[Image change detection data]
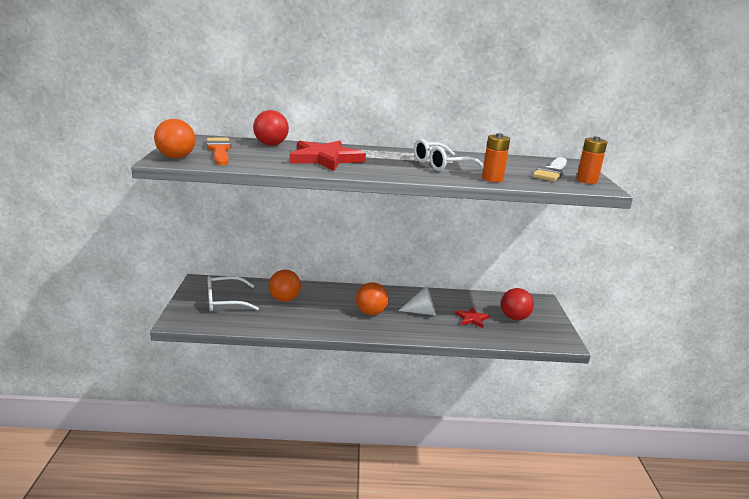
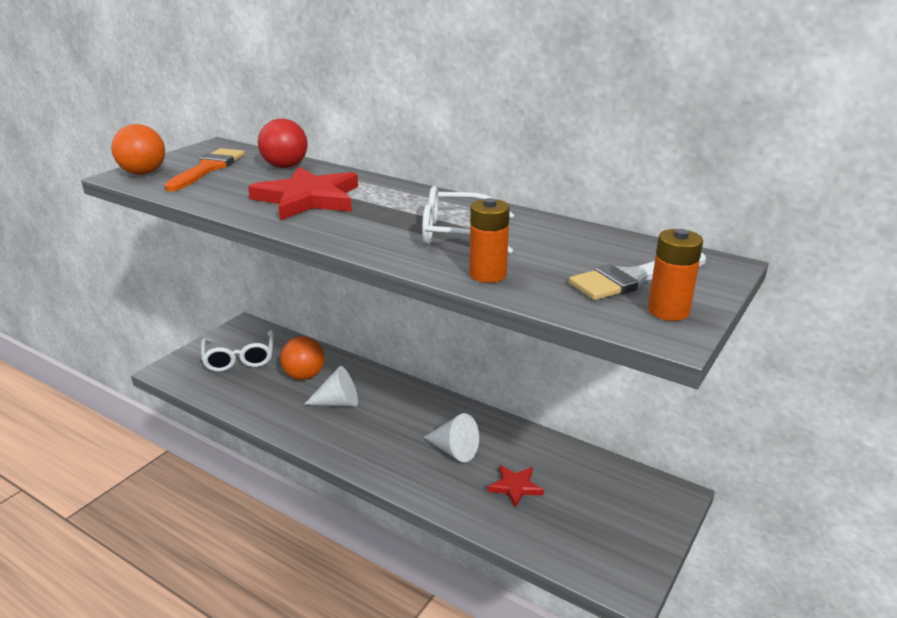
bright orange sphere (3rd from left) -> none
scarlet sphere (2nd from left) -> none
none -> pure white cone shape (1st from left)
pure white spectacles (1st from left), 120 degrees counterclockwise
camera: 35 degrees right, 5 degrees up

Exercise goal:
From the records above, how many lines include the word "pure"? Only the number is wanted.

Reply to the task:
2